━━━ RECORDS FOR THIS EXERCISE ━━━

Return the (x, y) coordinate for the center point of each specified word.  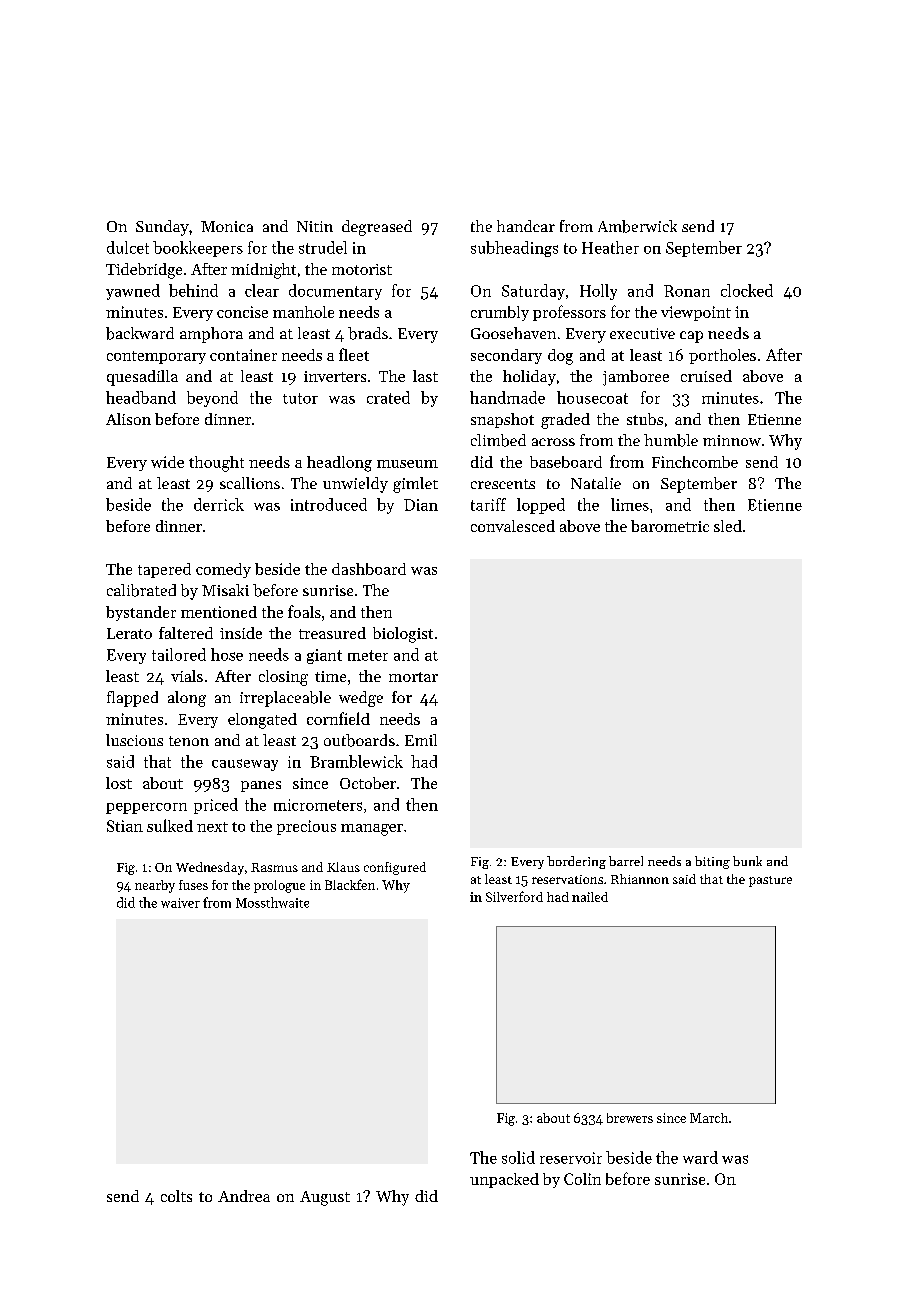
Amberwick (637, 226)
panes (261, 786)
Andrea (244, 1196)
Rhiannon (640, 879)
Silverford (514, 896)
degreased (377, 228)
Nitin (315, 226)
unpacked (504, 1180)
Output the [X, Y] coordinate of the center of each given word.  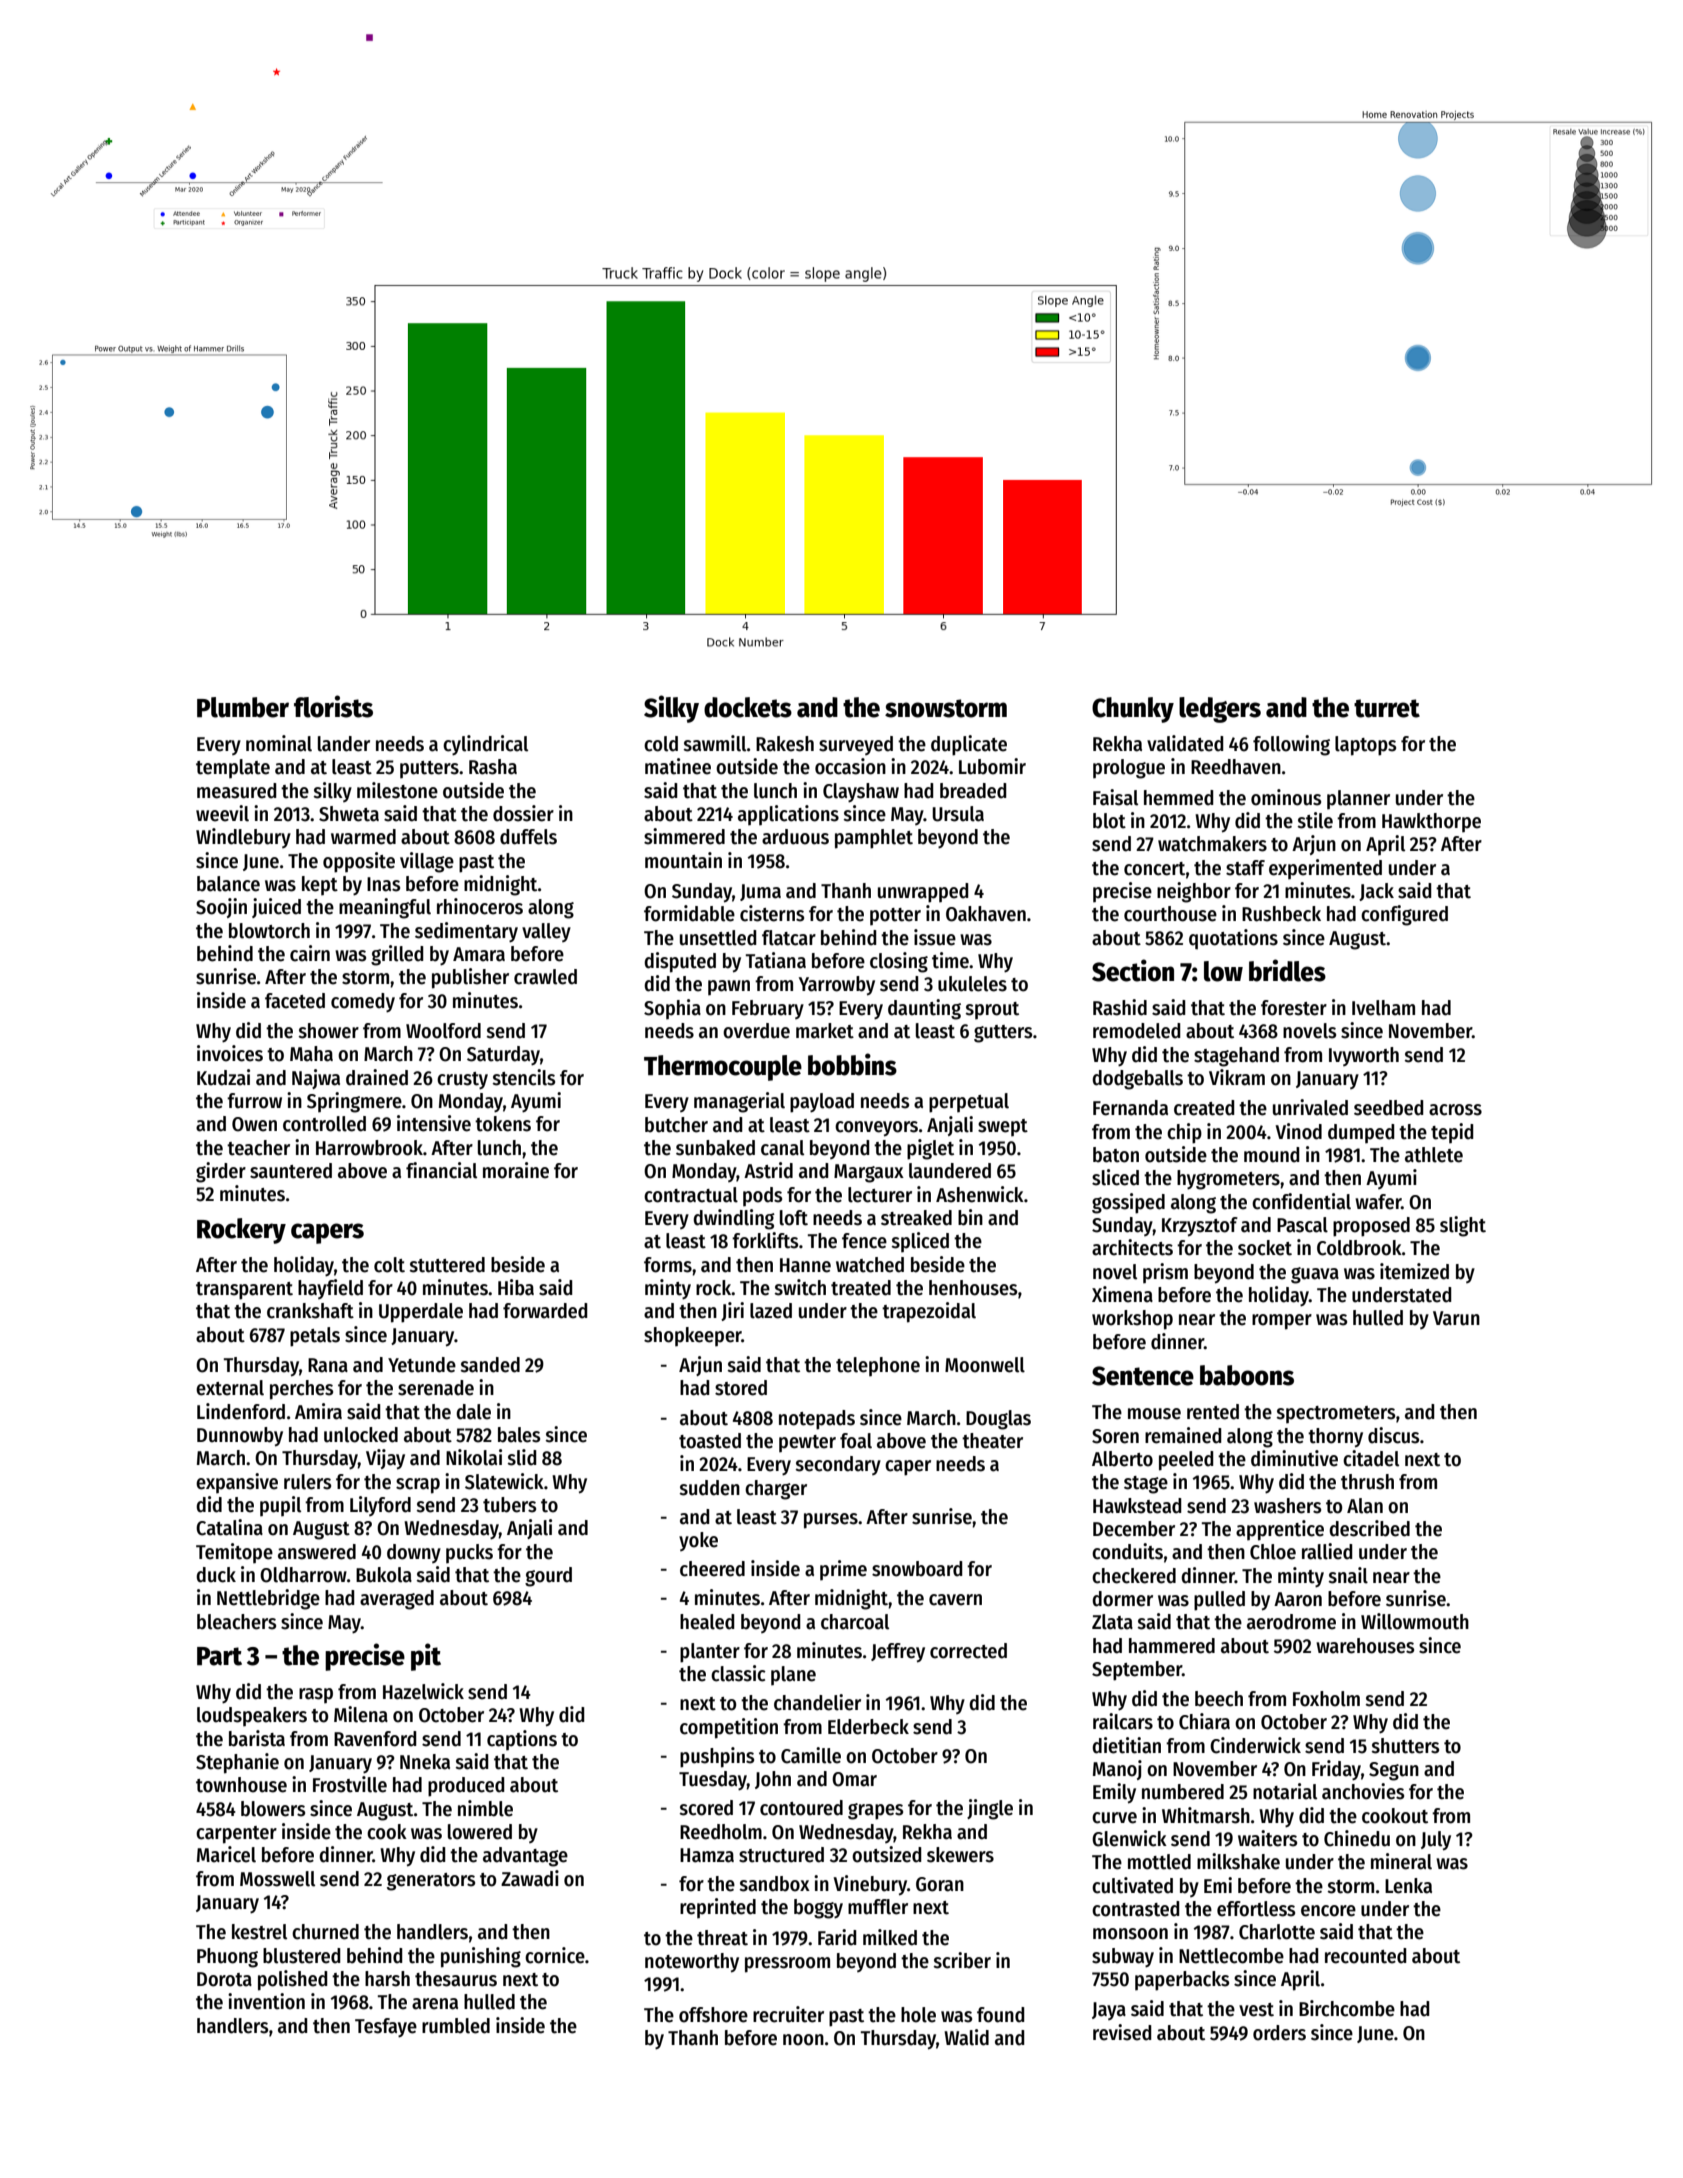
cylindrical [485, 745]
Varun [1456, 1318]
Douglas [998, 1420]
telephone [878, 1367]
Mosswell [277, 1879]
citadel [1371, 1458]
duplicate [969, 745]
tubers [509, 1505]
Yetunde [422, 1365]
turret [1387, 708]
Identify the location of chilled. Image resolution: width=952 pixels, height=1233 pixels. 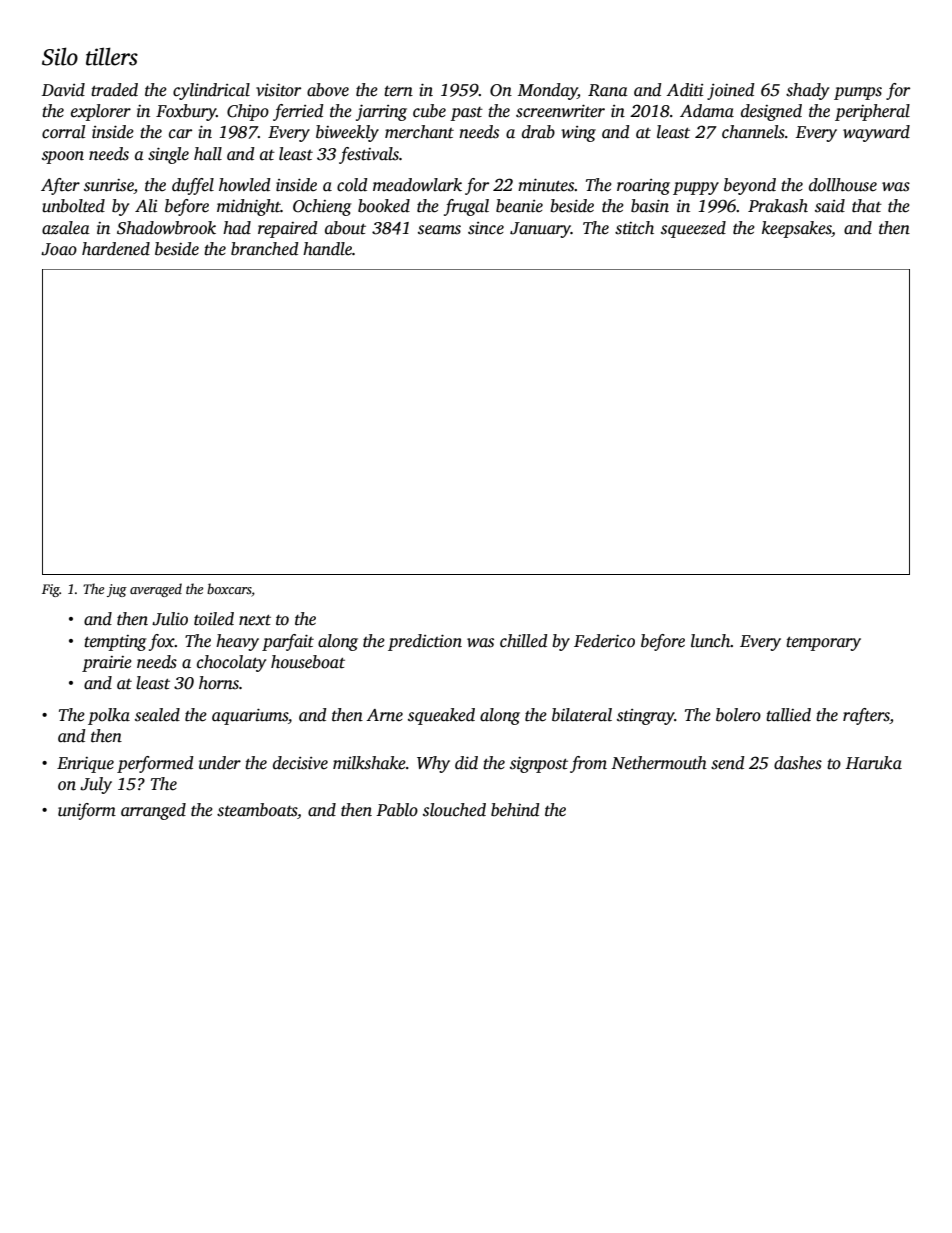
(524, 641).
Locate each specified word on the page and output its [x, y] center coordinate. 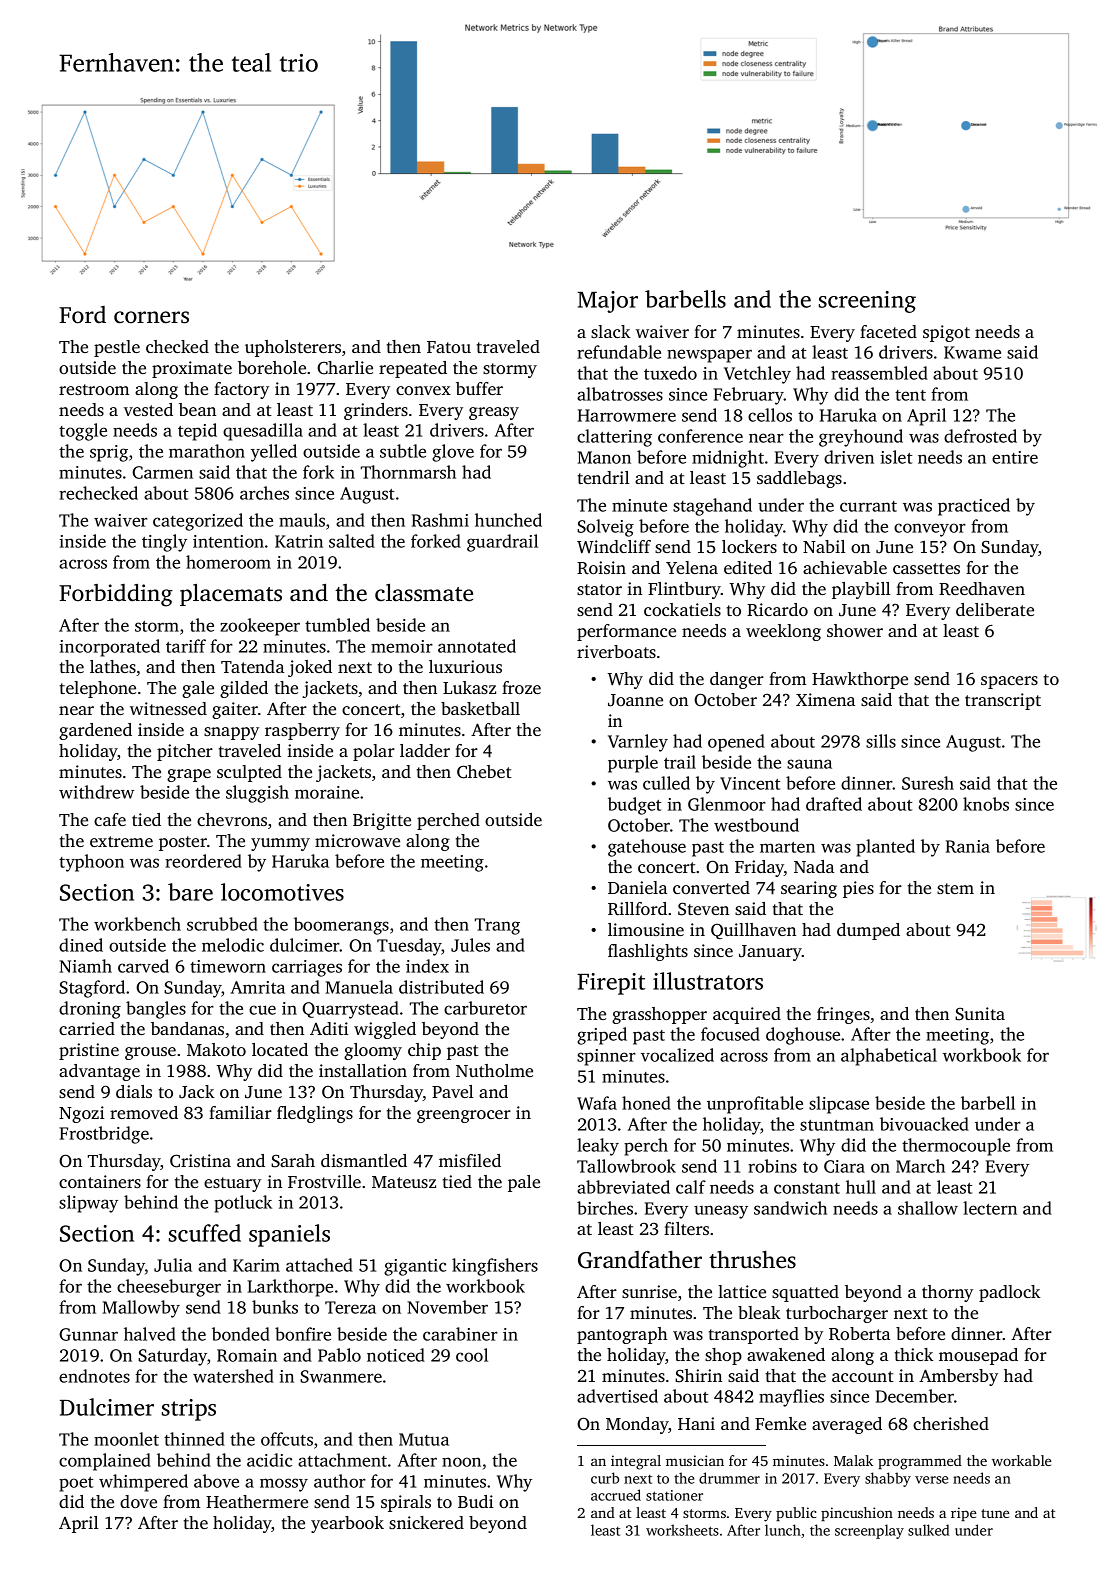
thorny [947, 1293]
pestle [117, 348]
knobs [986, 804]
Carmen [162, 472]
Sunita [980, 1014]
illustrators [708, 981]
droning [90, 1010]
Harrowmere [627, 415]
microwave [357, 840]
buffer [479, 388]
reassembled [879, 373]
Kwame [972, 352]
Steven [703, 909]
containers [100, 1181]
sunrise [649, 1291]
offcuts [287, 1439]
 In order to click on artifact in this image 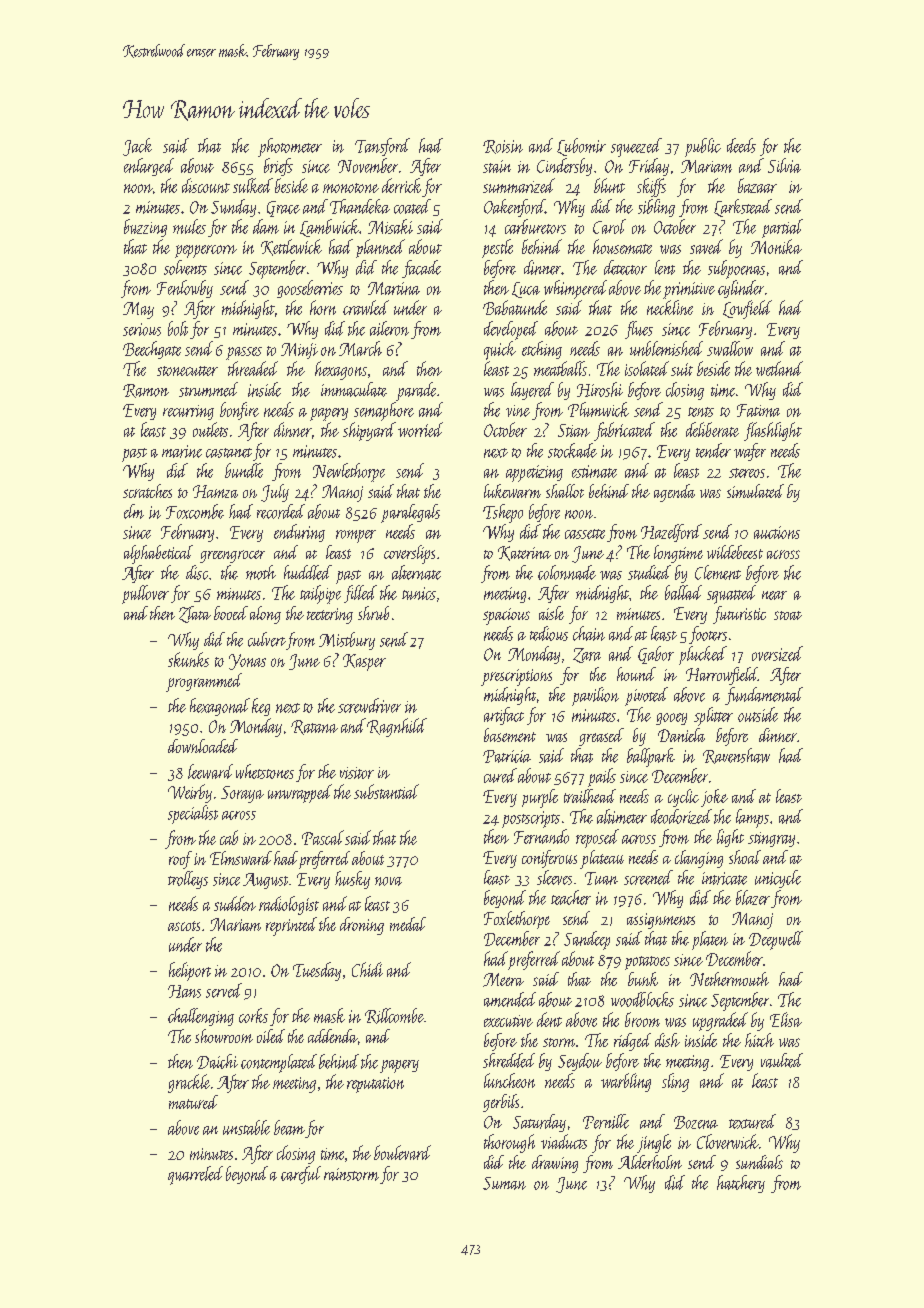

━━━

TASK STATEMENT: Please echo every item above line for line, without changing anything, and leave the pictures out of your answer.

SOLUTION BELOW:
Return the (x, y) coordinate for the center point of each specified word.  
Amberwick (637, 226)
panes (261, 786)
Andrea (244, 1196)
Rhiannon (640, 879)
Silverford (514, 896)
degreased (377, 228)
Nitin (315, 226)
unpacked (504, 1180)
Output the [X, Y] coordinate of the center of each given word.  
cylindrical [485, 745]
Varun [1456, 1318]
Douglas [998, 1420]
telephone [878, 1367]
Mosswell [277, 1879]
citadel [1371, 1458]
duplicate [969, 745]
tubers [509, 1505]
Yetunde [422, 1365]
turret [1387, 708]
Identify the location of chilled. Image resolution: width=952 pixels, height=1233 pixels. 
(524, 641).
Locate each specified word on the page and output its [x, y] center coordinate. 
thorny [947, 1293]
pestle [117, 348]
knobs [986, 804]
Carmen [162, 472]
Sunita [980, 1014]
illustrators [708, 981]
droning [90, 1010]
Harrowmere [627, 415]
microwave [357, 840]
buffer [479, 388]
reassembled [879, 373]
Kwame [972, 352]
Steven [703, 909]
containers [100, 1181]
sunrise [649, 1291]
offcuts [287, 1439]
 In order to click on artifact in this image 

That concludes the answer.